> _Task description_:
Repeat only the stretch of lines below that runs from the line with "turquoise fish [242,444,354,506]" through the line with "blue spinning top [204,233,273,319]", unaltered.

Coordinate-based object records
________

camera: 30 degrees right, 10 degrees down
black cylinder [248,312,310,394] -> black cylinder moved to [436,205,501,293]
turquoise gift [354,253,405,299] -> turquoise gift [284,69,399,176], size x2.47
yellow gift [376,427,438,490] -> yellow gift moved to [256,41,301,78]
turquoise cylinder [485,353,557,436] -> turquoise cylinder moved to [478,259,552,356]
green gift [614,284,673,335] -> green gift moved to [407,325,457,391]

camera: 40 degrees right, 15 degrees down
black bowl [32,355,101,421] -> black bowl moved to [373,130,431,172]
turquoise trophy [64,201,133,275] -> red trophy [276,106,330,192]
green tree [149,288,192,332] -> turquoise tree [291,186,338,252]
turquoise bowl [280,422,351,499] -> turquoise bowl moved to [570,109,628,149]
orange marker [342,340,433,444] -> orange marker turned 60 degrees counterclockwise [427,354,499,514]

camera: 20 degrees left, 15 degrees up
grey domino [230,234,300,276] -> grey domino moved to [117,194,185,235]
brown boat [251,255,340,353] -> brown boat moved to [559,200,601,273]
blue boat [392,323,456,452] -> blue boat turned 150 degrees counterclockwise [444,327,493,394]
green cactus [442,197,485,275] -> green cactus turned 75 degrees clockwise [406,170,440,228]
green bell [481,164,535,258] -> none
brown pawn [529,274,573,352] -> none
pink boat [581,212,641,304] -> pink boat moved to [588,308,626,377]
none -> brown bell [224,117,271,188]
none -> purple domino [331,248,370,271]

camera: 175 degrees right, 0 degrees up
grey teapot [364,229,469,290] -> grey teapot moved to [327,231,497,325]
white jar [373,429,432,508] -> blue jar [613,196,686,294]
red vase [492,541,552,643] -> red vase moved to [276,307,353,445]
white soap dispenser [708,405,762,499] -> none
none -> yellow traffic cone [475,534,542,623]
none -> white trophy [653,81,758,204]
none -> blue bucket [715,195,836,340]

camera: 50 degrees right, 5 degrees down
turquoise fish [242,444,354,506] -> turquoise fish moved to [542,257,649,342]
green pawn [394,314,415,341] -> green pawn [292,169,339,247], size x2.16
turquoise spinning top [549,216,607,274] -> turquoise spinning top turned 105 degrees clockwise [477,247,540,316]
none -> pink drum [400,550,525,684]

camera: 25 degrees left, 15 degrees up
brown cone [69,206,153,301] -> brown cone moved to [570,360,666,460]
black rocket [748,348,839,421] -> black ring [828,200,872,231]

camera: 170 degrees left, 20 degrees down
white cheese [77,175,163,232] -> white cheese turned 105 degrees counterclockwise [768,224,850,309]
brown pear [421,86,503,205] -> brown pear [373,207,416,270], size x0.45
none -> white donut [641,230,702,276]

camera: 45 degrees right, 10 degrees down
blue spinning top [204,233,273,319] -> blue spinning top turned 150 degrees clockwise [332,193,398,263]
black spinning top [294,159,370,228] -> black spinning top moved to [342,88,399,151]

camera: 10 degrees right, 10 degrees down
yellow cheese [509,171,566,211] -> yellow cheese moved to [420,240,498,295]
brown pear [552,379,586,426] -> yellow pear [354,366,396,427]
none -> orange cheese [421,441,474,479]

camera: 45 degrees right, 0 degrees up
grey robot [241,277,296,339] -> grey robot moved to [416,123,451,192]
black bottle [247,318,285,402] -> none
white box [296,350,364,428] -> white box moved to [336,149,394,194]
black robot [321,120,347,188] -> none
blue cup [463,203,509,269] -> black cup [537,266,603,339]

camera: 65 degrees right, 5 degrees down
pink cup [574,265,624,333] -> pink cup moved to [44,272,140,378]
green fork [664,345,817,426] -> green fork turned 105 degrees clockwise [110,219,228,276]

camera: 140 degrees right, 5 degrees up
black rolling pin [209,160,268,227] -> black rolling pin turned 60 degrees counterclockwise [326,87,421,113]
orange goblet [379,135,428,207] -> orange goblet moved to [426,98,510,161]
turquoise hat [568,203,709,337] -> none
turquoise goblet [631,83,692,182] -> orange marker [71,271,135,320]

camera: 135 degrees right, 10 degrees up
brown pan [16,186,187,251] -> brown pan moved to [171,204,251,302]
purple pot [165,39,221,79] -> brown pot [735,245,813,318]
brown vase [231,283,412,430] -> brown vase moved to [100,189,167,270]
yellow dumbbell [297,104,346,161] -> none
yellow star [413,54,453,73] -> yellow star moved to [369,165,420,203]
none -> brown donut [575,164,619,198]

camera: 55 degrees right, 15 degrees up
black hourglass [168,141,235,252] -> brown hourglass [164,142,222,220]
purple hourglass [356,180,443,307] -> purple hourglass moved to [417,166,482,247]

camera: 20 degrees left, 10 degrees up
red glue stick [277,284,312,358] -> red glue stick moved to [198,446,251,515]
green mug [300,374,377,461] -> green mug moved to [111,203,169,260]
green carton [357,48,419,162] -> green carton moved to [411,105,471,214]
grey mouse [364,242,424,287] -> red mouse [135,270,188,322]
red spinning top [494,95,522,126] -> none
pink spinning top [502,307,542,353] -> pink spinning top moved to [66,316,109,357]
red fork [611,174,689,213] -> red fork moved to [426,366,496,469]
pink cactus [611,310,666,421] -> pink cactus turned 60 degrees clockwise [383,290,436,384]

________

> _Finished exercise_:
turquoise fish [242,444,354,506] -> turquoise fish moved to [542,257,649,342]
green pawn [394,314,415,341] -> green pawn [292,169,339,247], size x2.16
turquoise spinning top [549,216,607,274] -> turquoise spinning top turned 105 degrees clockwise [477,247,540,316]
none -> pink drum [400,550,525,684]

camera: 25 degrees left, 15 degrees up
brown cone [69,206,153,301] -> brown cone moved to [570,360,666,460]
black rocket [748,348,839,421] -> black ring [828,200,872,231]

camera: 170 degrees left, 20 degrees down
white cheese [77,175,163,232] -> white cheese turned 105 degrees counterclockwise [768,224,850,309]
brown pear [421,86,503,205] -> brown pear [373,207,416,270], size x0.45
none -> white donut [641,230,702,276]

camera: 45 degrees right, 10 degrees down
blue spinning top [204,233,273,319] -> blue spinning top turned 150 degrees clockwise [332,193,398,263]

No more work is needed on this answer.